• [Given request]
Reproduce the records below, substituting "outline" for every occurrence of "footprint" and keeping all other text unchanged. Omit the pictures from your answer.

Extracted data entries

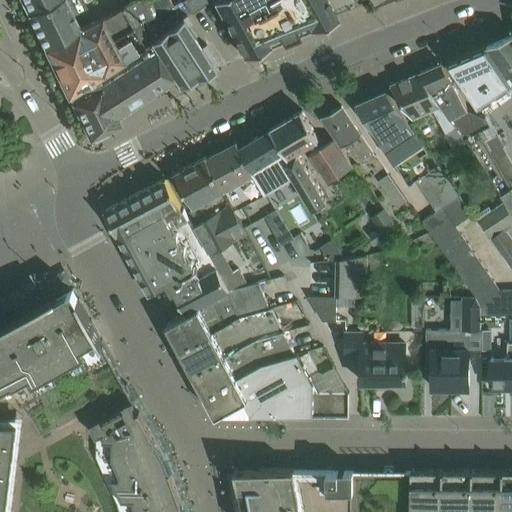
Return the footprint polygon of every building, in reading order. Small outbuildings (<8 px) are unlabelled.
[(23,0),(38,31),(44,45),(79,28),(72,15),(87,8),(82,0),(23,0)] [(98,46),(132,28),(145,20),(155,15),(172,4),(169,0),(152,0),(148,3),(146,0),(136,0),(79,28),(44,45),(56,70),(98,46)] [(202,5),(197,0),(182,0),(191,13),(202,5)] [(213,0),(243,56),(269,45),(269,44),(270,44),(269,43),(268,43),(260,27),(270,19),(277,31),(281,38),(280,38),(281,40),(282,40),(288,38),(298,34),(298,33),(299,32),(298,31),(297,32),(291,19),(302,13),(308,23),(310,26),(309,27),(310,28),(311,29),(329,22),(330,21),(337,18),(337,17),(336,17),(333,12),(326,0),(213,0)] [(155,37),(151,40),(174,77),(173,78),(178,85),(221,67),(206,43),(201,47),(183,19),(187,16),(186,15),(155,37)] [(155,37),(145,20),(132,28),(98,46),(56,70),(68,94),(69,93),(144,46),(143,45),(151,40),(155,37)] [(511,32),(487,43),(511,80),(511,32)] [(116,115),(173,78),(174,77),(151,40),(143,45),(144,46),(69,93),(72,100),(71,100),(89,137),(113,125),(120,122),(116,115)] [(511,82),(511,80),(487,43),(486,43),(446,60),(478,106),(511,82)] [(491,124),(485,116),(484,114),(468,106),(453,78),(442,62),(419,72),(441,104),(464,139),(491,124)] [(441,104),(419,72),(390,84),(412,116),(441,104)] [(388,89),(372,96),(356,103),(409,183),(430,169),(421,155),(428,150),(388,89)] [(321,115),(342,145),(348,141),(360,160),(373,151),(342,105),(321,115)] [(302,109),(270,128),(287,156),(283,159),(293,176),(313,208),(328,199),(298,150),(319,138),(302,109)] [(293,176),(283,159),(287,156),(270,128),(240,146),(265,192),(293,176)] [(511,161),(501,146),(503,145),(496,134),(483,141),(511,188),(511,187),(511,161)] [(330,183),(354,167),(334,137),(310,153),(330,183)] [(264,191),(240,146),(237,140),(236,141),(206,156),(205,156),(223,189),(231,203),(232,205),(234,210),(265,193),(265,192),(264,191)] [(223,189),(205,156),(175,172),(193,205),(204,218),(231,203),(223,189)] [(354,170),(362,186),(374,179),(366,164),(354,170)] [(388,174),(378,180),(398,209),(408,202),(388,174)] [(210,255),(194,226),(188,216),(184,208),(182,209),(166,177),(104,210),(118,235),(149,292),(151,291),(151,292),(152,291),(152,290),(164,283),(169,292),(174,290),(185,311),(186,311),(228,289),(210,255)] [(473,213),(462,197),(459,193),(458,195),(451,199),(464,219),(473,213)] [(451,199),(434,210),(422,219),(436,239),(456,225),(464,219),(451,199)] [(511,212),(503,200),(477,218),(491,236),(504,227),(506,230),(511,225),(511,212)] [(194,226),(210,255),(248,234),(234,210),(232,205),(195,225),(194,226)] [(442,248),(462,234),(456,225),(436,239),(442,248)] [(511,265),(511,238),(506,230),(504,227),(491,236),(511,266),(511,265)] [(448,257),(469,243),(462,234),(442,248),(448,257)] [(454,266),(475,252),(469,243),(448,257),(454,266)] [(368,294),(368,266),(368,251),(336,255),(334,295),(368,294)] [(461,276),(481,261),(475,252),(454,266),(461,276)] [(467,285),(487,271),(481,261),(461,276),(467,285)] [(473,294),(494,280),(487,271),(467,285),(473,294)] [(480,303),(500,289),(494,280),(473,294),(474,295),(479,303),(480,303)] [(185,311),(165,322),(180,348),(211,331),(212,332),(239,317),(269,307),(259,281),(228,289),(186,311),(185,311)] [(0,511),(186,511),(183,500),(171,467),(166,453),(165,452),(156,436),(145,416),(140,407),(137,409),(132,399),(133,398),(134,399),(135,398),(134,396),(134,395),(104,341),(79,297),(73,287),(57,296),(56,296),(56,295),(0,325),(0,511)] [(511,311),(511,288),(500,289),(480,303),(482,306),(482,314),(503,312),(511,311)] [(336,319),(336,296),(309,295),(322,319),(336,319)] [(468,329),(482,329),(482,314),(482,306),(480,303),(479,303),(474,295),(453,295),(453,305),(468,305),(468,329)] [(211,331),(180,348),(193,372),(225,355),(254,339),(285,330),(286,329),(272,306),(269,307),(239,317),(212,332),(211,331)] [(451,328),(426,328),(426,364),(432,364),(432,373),(432,386),(451,386),(451,389),(467,389),(467,386),(469,386),(469,369),(469,349),(469,333),(452,333),(452,328),(451,328)] [(225,355),(193,372),(204,393),(236,376),(268,360),(296,352),(285,330),(254,339),(225,355)] [(405,368),(406,342),(362,342),(362,332),(345,332),(345,356),(361,356),(361,380),(387,380),(387,386),(403,386),(403,380),(405,380),(405,372),(407,372),(407,368),(405,368)] [(511,341),(508,341),(508,356),(491,356),(491,386),(508,386),(508,384),(511,384),(511,341)] [(313,415),(313,391),(313,381),(297,352),(296,352),(268,360),(236,376),(204,393),(216,414),(313,415)] [(354,361),(339,362),(340,379),(355,378),(354,361)] [(325,415),(325,391),(313,391),(313,415),(325,415)] [(337,415),(337,391),(325,391),(325,415),(337,415)] [(349,391),(337,391),(337,415),(349,415),(349,391)] [(294,467),(235,467),(235,469),(243,511),(511,511),(511,468),(503,469),(473,469),(443,468),(428,468),(428,469),(352,469),(331,468),(294,468),(294,467)]
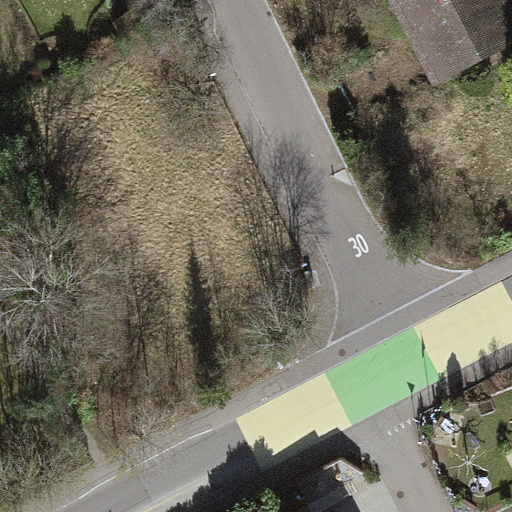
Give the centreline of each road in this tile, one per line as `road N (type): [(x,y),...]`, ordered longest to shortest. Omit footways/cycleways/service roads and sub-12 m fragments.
road 1 (residential): [(230,0),(398,368)]
road 2 (tertiary): [(365,385),(125,511)]
road 3 (residential): [(365,385),(429,511)]
road 4 (tertiary): [(511,309),(398,368)]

• [Response]
Return the outline polygon of every building, in reading order. Small outbuildings (<8 px) are unlabelled.
[(23,0),(38,31),(44,45),(79,28),(72,15),(87,8),(82,0),(23,0)] [(98,46),(132,28),(145,20),(155,15),(172,4),(169,0),(152,0),(148,3),(146,0),(136,0),(79,28),(44,45),(56,70),(98,46)] [(202,5),(197,0),(182,0),(191,13),(202,5)] [(213,0),(243,56),(269,45),(269,44),(270,44),(269,43),(268,43),(260,27),(270,19),(277,31),(281,38),(280,38),(281,40),(282,40),(288,38),(298,34),(298,33),(299,32),(298,31),(297,32),(291,19),(302,13),(308,23),(310,26),(309,27),(310,28),(311,29),(329,22),(330,21),(337,18),(337,17),(336,17),(333,12),(326,0),(213,0)] [(155,37),(151,40),(174,77),(173,78),(178,85),(221,67),(206,43),(201,47),(183,19),(187,16),(186,15),(155,37)] [(155,37),(145,20),(132,28),(98,46),(56,70),(68,94),(69,93),(144,46),(143,45),(151,40),(155,37)] [(511,32),(487,43),(511,80),(511,32)] [(116,115),(173,78),(174,77),(151,40),(143,45),(144,46),(69,93),(72,100),(71,100),(89,137),(113,125),(120,122),(116,115)] [(511,82),(511,80),(487,43),(486,43),(446,60),(478,106),(511,82)] [(491,124),(485,116),(484,114),(468,106),(453,78),(442,62),(419,72),(441,104),(464,139),(491,124)] [(441,104),(419,72),(390,84),(412,116),(441,104)] [(388,89),(372,96),(356,103),(409,183),(430,169),(421,155),(428,150),(388,89)] [(321,115),(342,145),(348,141),(360,160),(373,151),(342,105),(321,115)] [(302,109),(270,128),(287,156),(283,159),(293,176),(313,208),(328,199),(298,150),(319,138),(302,109)] [(293,176),(283,159),(287,156),(270,128),(240,146),(265,192),(293,176)] [(511,161),(501,146),(503,145),(496,134),(483,141),(511,188),(511,187),(511,161)] [(330,183),(354,167),(334,137),(310,153),(330,183)] [(264,191),(240,146),(237,140),(236,141),(206,156),(205,156),(223,189),(231,203),(232,205),(234,210),(265,193),(265,192),(264,191)] [(223,189),(205,156),(175,172),(193,205),(204,218),(231,203),(223,189)] [(354,170),(362,186),(374,179),(366,164),(354,170)] [(388,174),(378,180),(398,209),(408,202),(388,174)] [(210,255),(194,226),(188,216),(184,208),(182,209),(166,177),(104,210),(118,235),(149,292),(151,291),(151,292),(152,291),(152,290),(164,283),(169,292),(174,290),(185,311),(186,311),(228,289),(210,255)] [(473,213),(462,197),(459,193),(458,195),(451,199),(464,219),(473,213)] [(451,199),(434,210),(422,219),(436,239),(456,225),(464,219),(451,199)] [(511,212),(503,200),(477,218),(491,236),(504,227),(506,230),(511,225),(511,212)] [(194,226),(210,255),(248,234),(234,210),(232,205),(195,225),(194,226)] [(442,248),(462,234),(456,225),(436,239),(442,248)] [(511,265),(511,238),(506,230),(504,227),(491,236),(511,266),(511,265)] [(448,257),(469,243),(462,234),(442,248),(448,257)] [(454,266),(475,252),(469,243),(448,257),(454,266)] [(368,294),(368,266),(368,251),(336,255),(334,295),(368,294)] [(461,276),(481,261),(475,252),(454,266),(461,276)] [(467,285),(487,271),(481,261),(461,276),(467,285)] [(473,294),(494,280),(487,271),(467,285),(473,294)] [(480,303),(500,289),(494,280),(473,294),(474,295),(479,303),(480,303)] [(185,311),(165,322),(180,348),(211,331),(212,332),(239,317),(269,307),(259,281),(228,289),(186,311),(185,311)] [(0,511),(186,511),(183,500),(171,467),(166,453),(165,452),(156,436),(145,416),(140,407),(137,409),(132,399),(133,398),(134,399),(135,398),(134,396),(134,395),(104,341),(79,297),(73,287),(57,296),(56,296),(56,295),(0,325),(0,511)] [(511,311),(511,288),(500,289),(480,303),(482,306),(482,314),(503,312),(511,311)] [(336,319),(336,296),(309,295),(322,319),(336,319)] [(468,329),(482,329),(482,314),(482,306),(480,303),(479,303),(474,295),(453,295),(453,305),(468,305),(468,329)] [(211,331),(180,348),(193,372),(225,355),(254,339),(285,330),(286,329),(272,306),(269,307),(239,317),(212,332),(211,331)] [(451,328),(426,328),(426,364),(432,364),(432,373),(432,386),(451,386),(451,389),(467,389),(467,386),(469,386),(469,369),(469,349),(469,333),(452,333),(452,328),(451,328)] [(225,355),(193,372),(204,393),(236,376),(268,360),(296,352),(285,330),(254,339),(225,355)] [(405,368),(406,342),(362,342),(362,332),(345,332),(345,356),(361,356),(361,380),(387,380),(387,386),(403,386),(403,380),(405,380),(405,372),(407,372),(407,368),(405,368)] [(511,341),(508,341),(508,356),(491,356),(491,386),(508,386),(508,384),(511,384),(511,341)] [(313,415),(313,391),(313,381),(297,352),(296,352),(268,360),(236,376),(204,393),(216,414),(313,415)] [(354,361),(339,362),(340,379),(355,378),(354,361)] [(325,415),(325,391),(313,391),(313,415),(325,415)] [(337,415),(337,391),(325,391),(325,415),(337,415)] [(349,391),(337,391),(337,415),(349,415),(349,391)] [(294,467),(235,467),(235,469),(243,511),(511,511),(511,468),(503,469),(473,469),(443,468),(428,468),(428,469),(352,469),(331,468),(294,468),(294,467)]
Give the centreline of each road in this tile, one per line as `road N (type): [(x,y),...]`, ordered longest to shortest. Omit footways/cycleways/service roads and sub-12 m fragments.
road 1 (residential): [(230,0),(398,368)]
road 2 (tertiary): [(365,385),(125,511)]
road 3 (residential): [(365,385),(429,511)]
road 4 (tertiary): [(511,309),(398,368)]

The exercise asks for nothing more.